Data Block Start
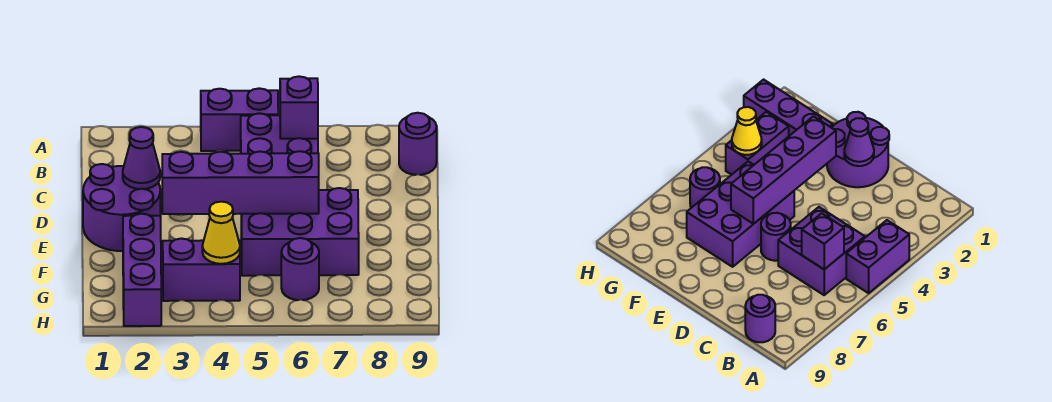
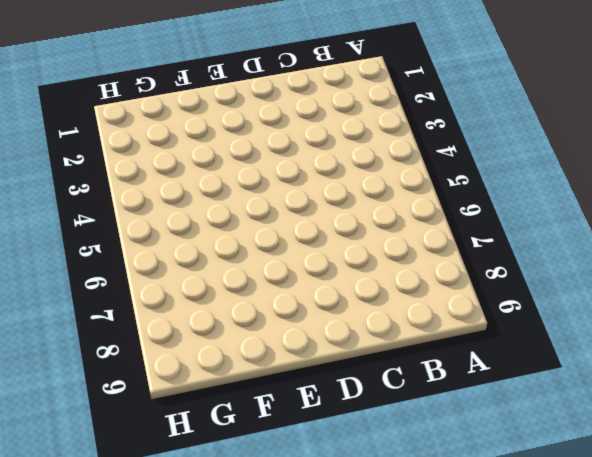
none -> purple brick A4:A5 level 1
none -> purple brick B5:C6 level 1
none -> purple round brick B9 level 1

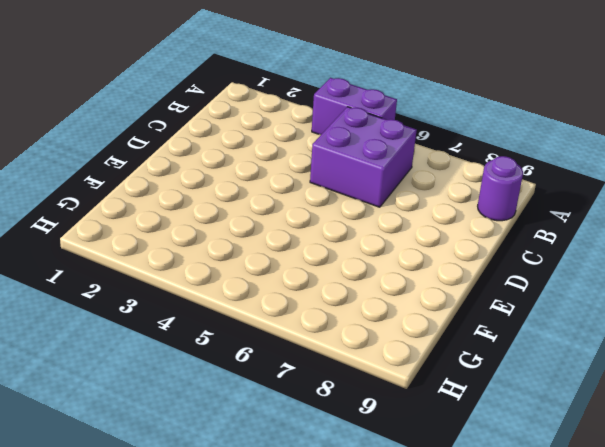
none -> purple round brick D1:E2 level 1
none -> purple round brick D6 level 1
none -> purple brick E5:F7 level 1

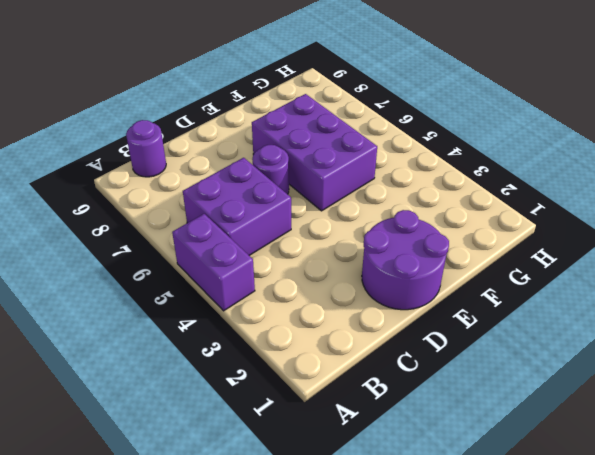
none -> purple brick F2:H2 level 1
none -> purple brick G3:G4 level 1
none -> purple round brick G6 level 1

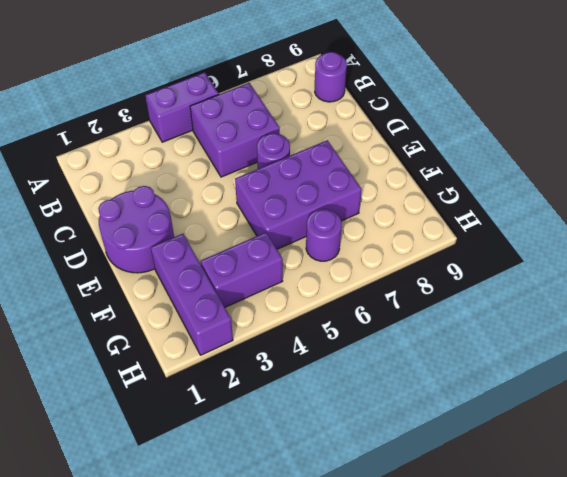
none -> purple brick B6 level 2
none -> purple cone D2 level 2
none -> purple brick E3:E6 level 2

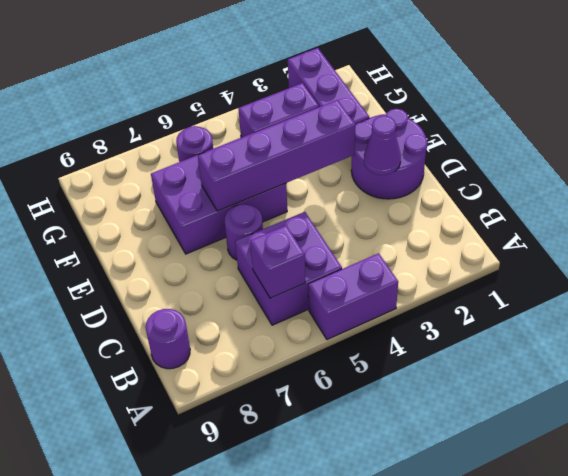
none -> yellow cone G4 level 2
Data Block End
■ **Aim of the task**
Please return all of the entries word for word, excluding the pictures.

■ **Exercise output**
none -> purple brick A4:A5 level 1
none -> purple brick B5:C6 level 1
none -> purple round brick B9 level 1

none -> purple round brick D1:E2 level 1
none -> purple round brick D6 level 1
none -> purple brick E5:F7 level 1

none -> purple brick F2:H2 level 1
none -> purple brick G3:G4 level 1
none -> purple round brick G6 level 1

none -> purple brick B6 level 2
none -> purple cone D2 level 2
none -> purple brick E3:E6 level 2

none -> yellow cone G4 level 2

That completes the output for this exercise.